### [Task to carry out]
Show all lines below holding the string "snare".

### [Data records]
::::::

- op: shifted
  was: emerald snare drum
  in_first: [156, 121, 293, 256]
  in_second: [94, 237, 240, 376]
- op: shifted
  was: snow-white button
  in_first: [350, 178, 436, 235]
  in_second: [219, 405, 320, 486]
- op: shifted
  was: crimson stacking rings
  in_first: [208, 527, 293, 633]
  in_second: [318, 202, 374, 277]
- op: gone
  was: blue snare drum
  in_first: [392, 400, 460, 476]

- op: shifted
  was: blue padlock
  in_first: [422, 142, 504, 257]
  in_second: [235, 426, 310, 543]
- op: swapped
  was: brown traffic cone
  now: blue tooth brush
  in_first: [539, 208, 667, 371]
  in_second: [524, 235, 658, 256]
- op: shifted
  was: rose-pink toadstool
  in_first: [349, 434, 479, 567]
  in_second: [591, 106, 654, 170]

::::::

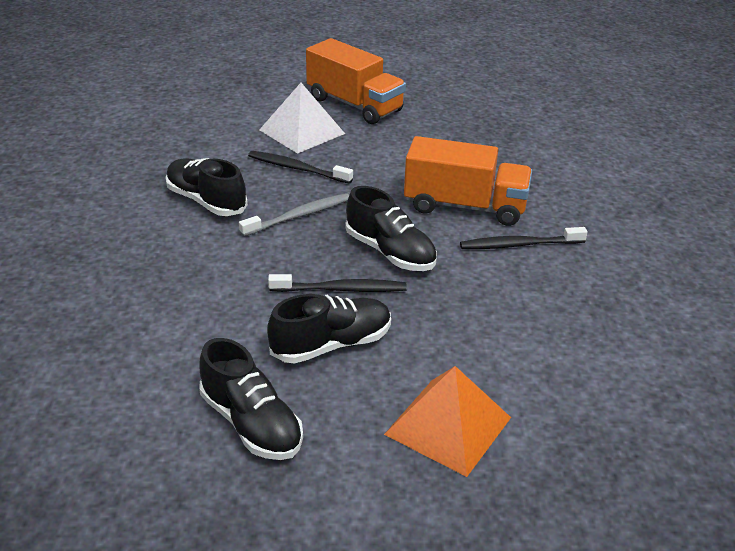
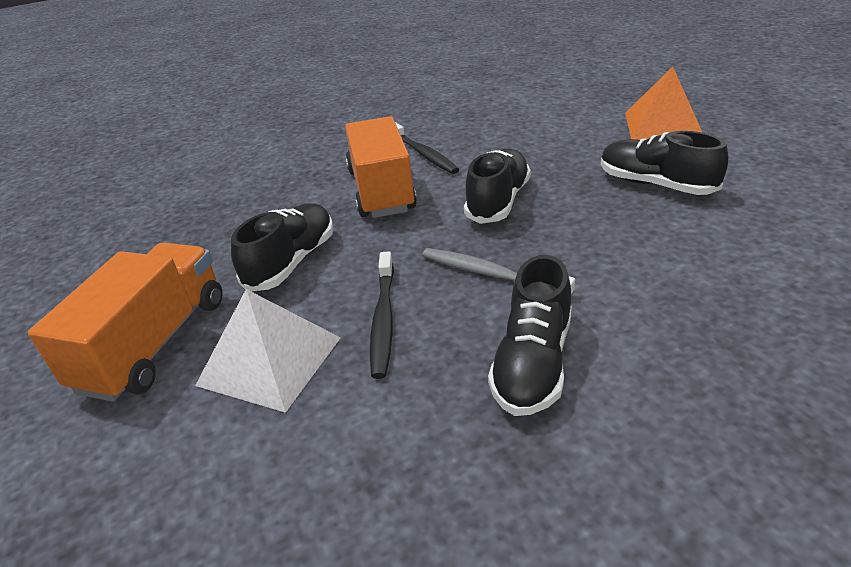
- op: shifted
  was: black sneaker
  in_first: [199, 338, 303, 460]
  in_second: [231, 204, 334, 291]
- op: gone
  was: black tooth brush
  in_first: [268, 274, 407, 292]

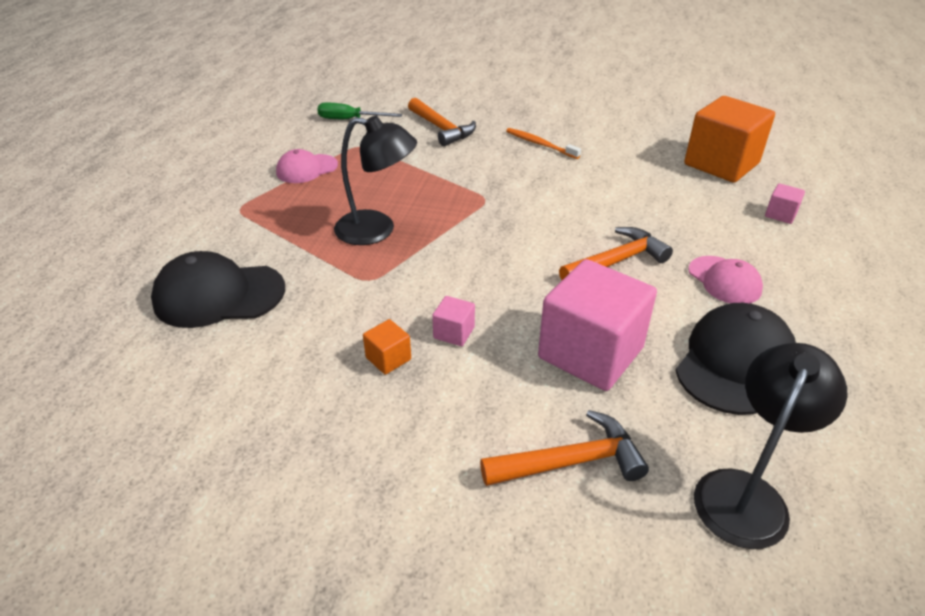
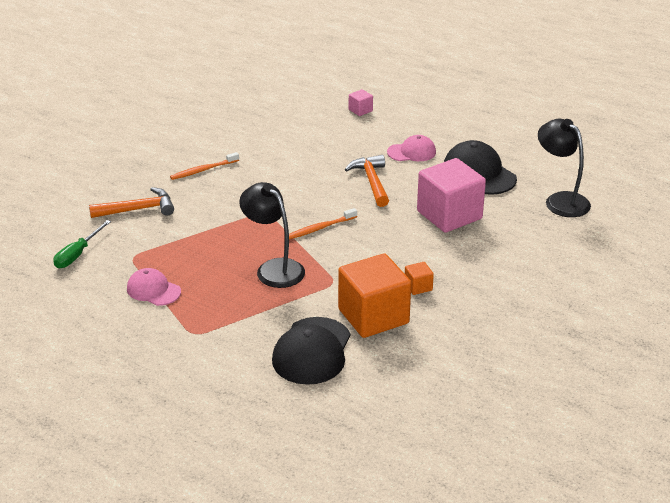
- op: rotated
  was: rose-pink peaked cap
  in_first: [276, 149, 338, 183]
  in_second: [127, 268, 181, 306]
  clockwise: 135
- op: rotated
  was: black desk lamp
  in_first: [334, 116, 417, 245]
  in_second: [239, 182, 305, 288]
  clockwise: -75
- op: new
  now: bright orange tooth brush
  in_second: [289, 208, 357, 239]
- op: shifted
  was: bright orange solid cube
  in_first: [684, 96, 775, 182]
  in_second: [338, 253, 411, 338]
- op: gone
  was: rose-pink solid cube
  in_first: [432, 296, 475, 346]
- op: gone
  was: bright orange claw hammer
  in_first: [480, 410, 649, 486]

::::::

### [Response box]
  was: emerald snare drum
  was: blue snare drum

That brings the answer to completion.